**Material for the task:**
- - - - -

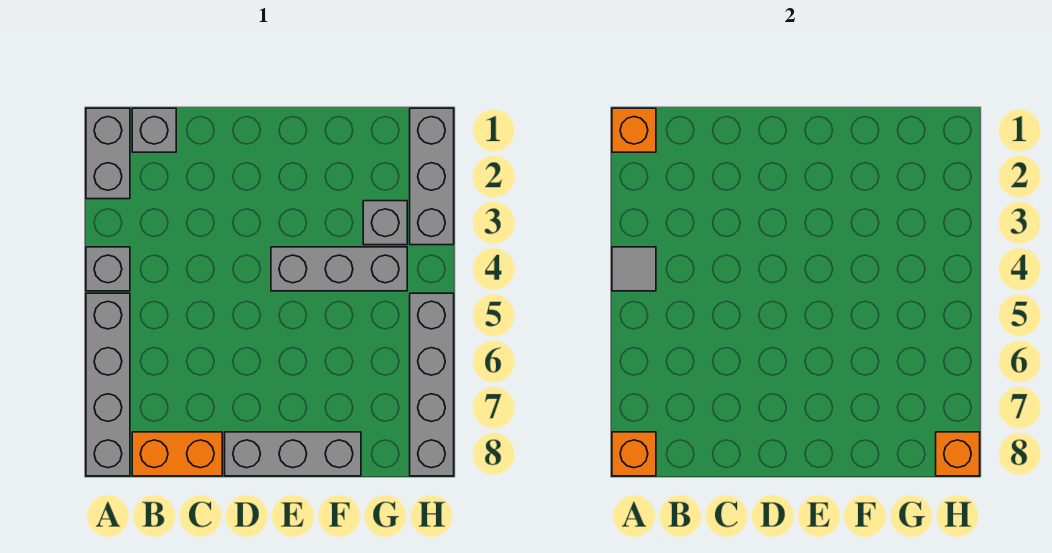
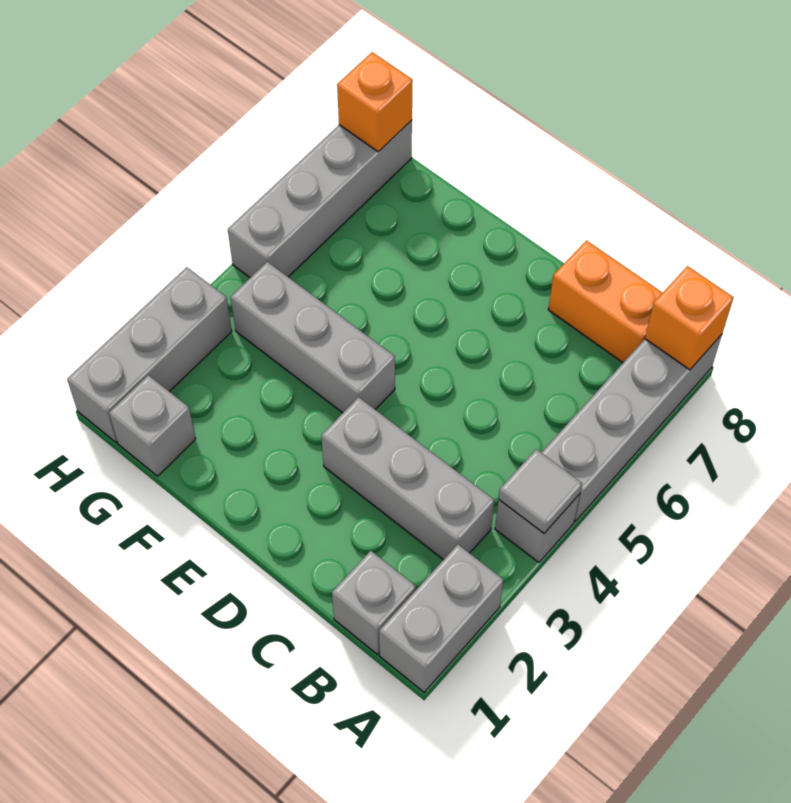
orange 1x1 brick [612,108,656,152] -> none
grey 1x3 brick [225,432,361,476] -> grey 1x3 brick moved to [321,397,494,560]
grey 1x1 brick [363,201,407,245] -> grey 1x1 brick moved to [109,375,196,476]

- - - - -

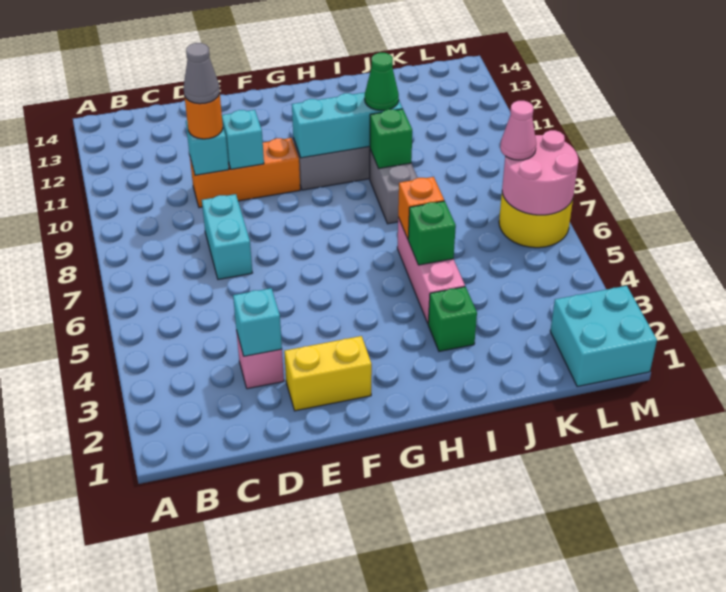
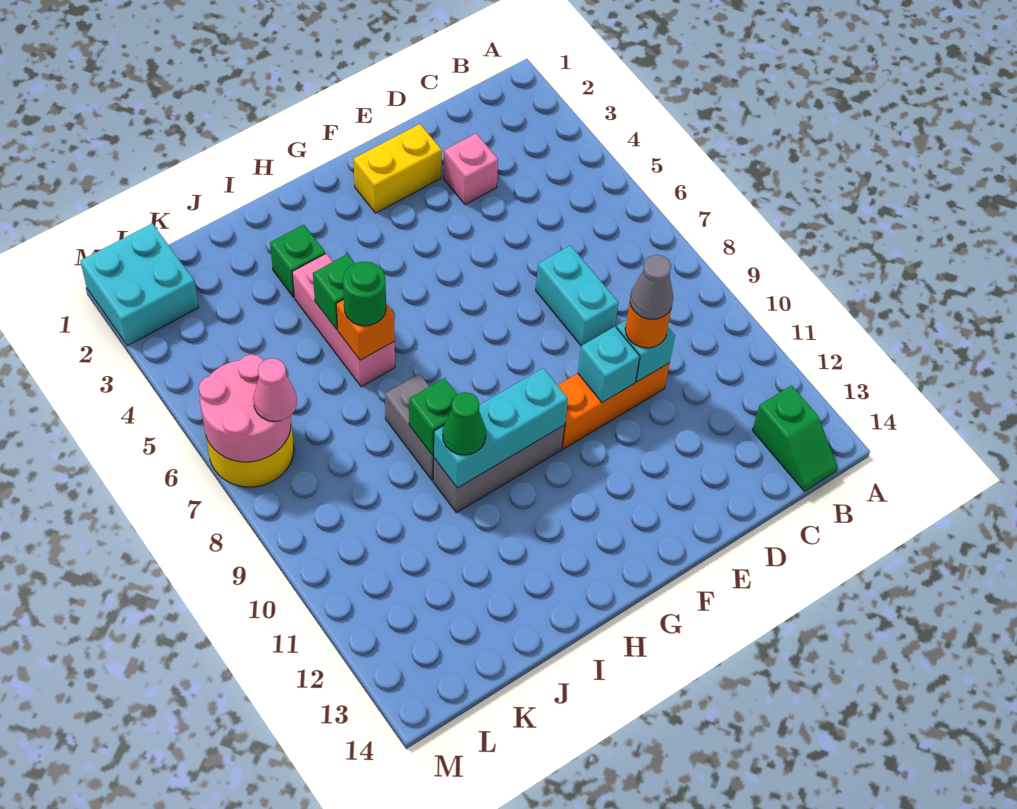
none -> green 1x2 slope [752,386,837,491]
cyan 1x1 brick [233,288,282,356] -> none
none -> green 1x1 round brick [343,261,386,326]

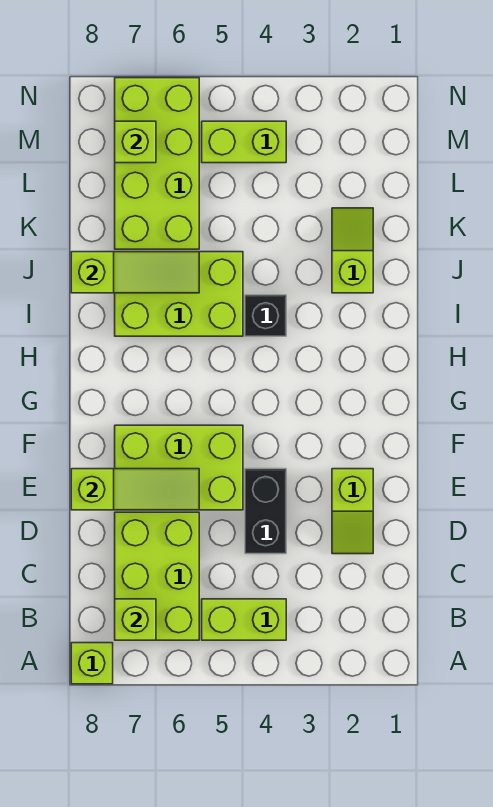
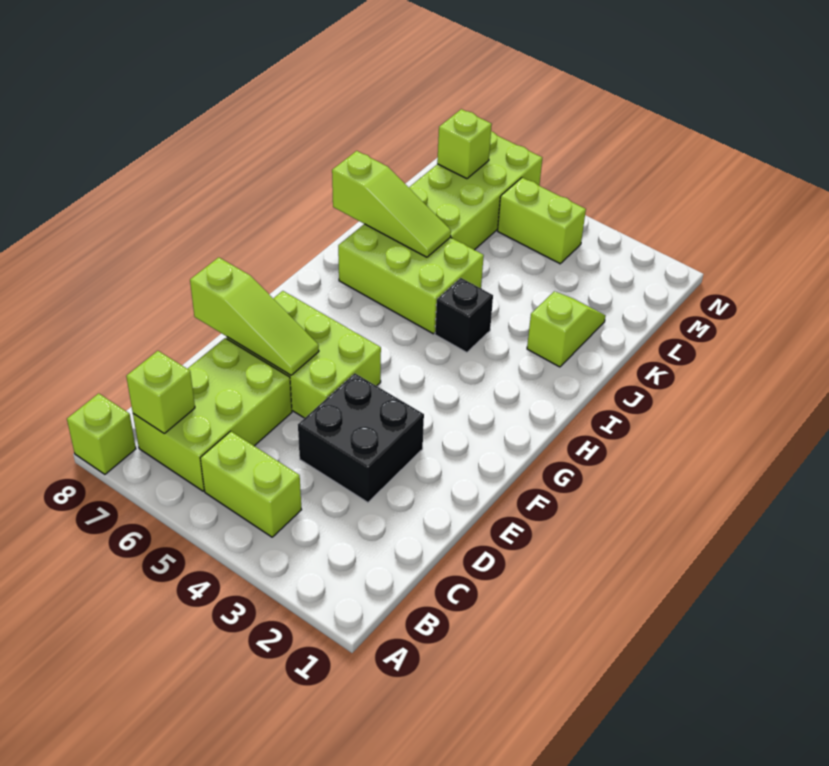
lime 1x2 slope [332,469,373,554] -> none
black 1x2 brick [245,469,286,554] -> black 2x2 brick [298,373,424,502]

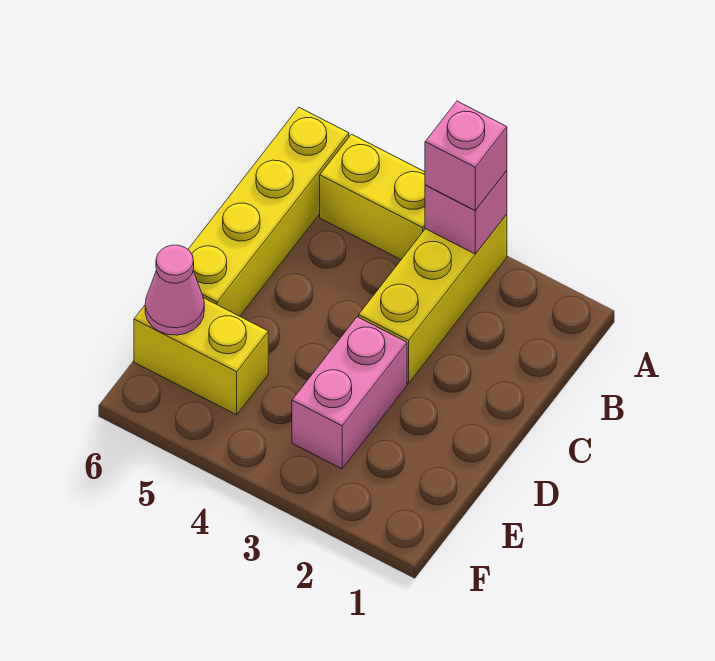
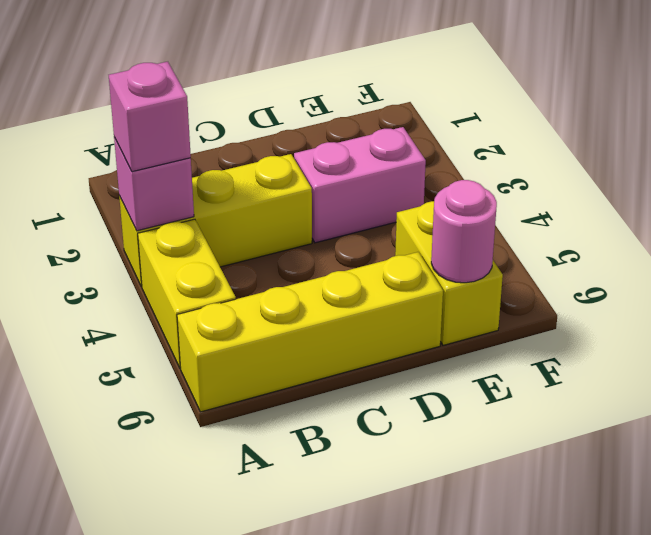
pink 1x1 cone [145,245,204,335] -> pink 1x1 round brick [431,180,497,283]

- - - - -

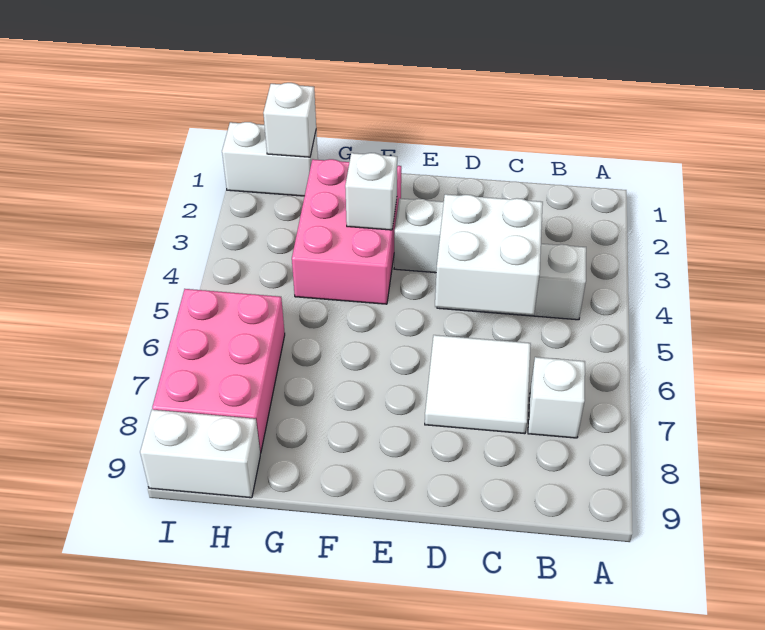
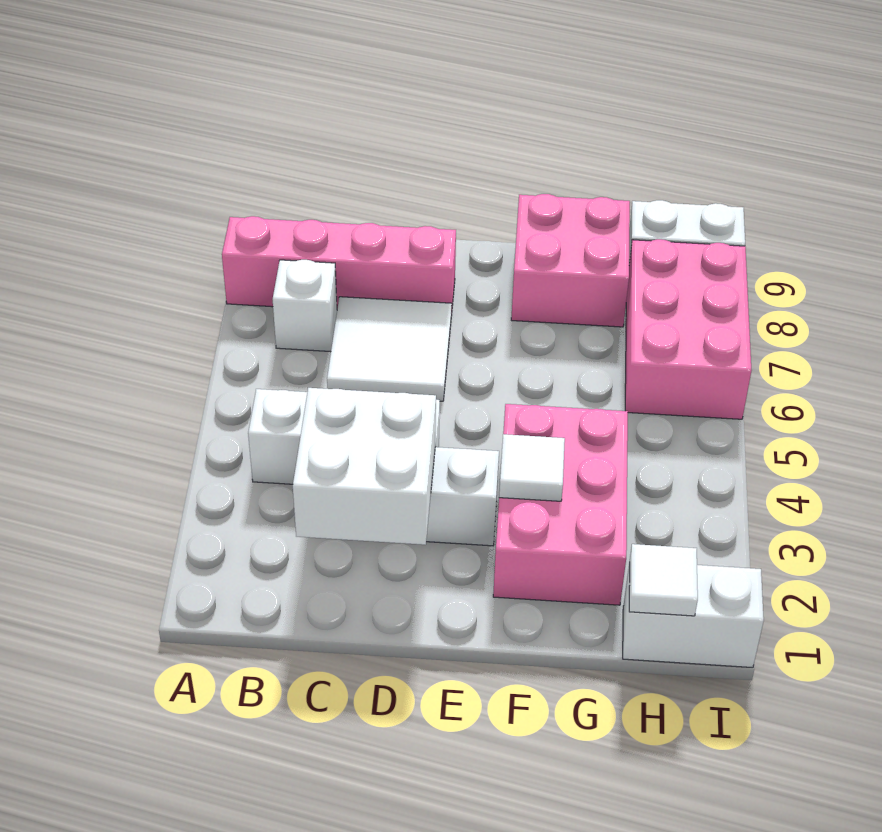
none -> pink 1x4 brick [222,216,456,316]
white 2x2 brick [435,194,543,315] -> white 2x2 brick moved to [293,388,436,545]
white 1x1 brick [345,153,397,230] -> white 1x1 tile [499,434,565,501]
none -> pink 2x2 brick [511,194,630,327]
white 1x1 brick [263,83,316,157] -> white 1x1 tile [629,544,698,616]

- - - - -

**Task details:** The reply should hold only the lines of the listing above starting at the line containing "grey 1x3 brick [225,432,361,476]" and ending at the line containing "grey 1x1 brick [363,201,407,245]", exactly as written.

**Response area:**
grey 1x3 brick [225,432,361,476] -> grey 1x3 brick moved to [321,397,494,560]
grey 1x1 brick [363,201,407,245] -> grey 1x1 brick moved to [109,375,196,476]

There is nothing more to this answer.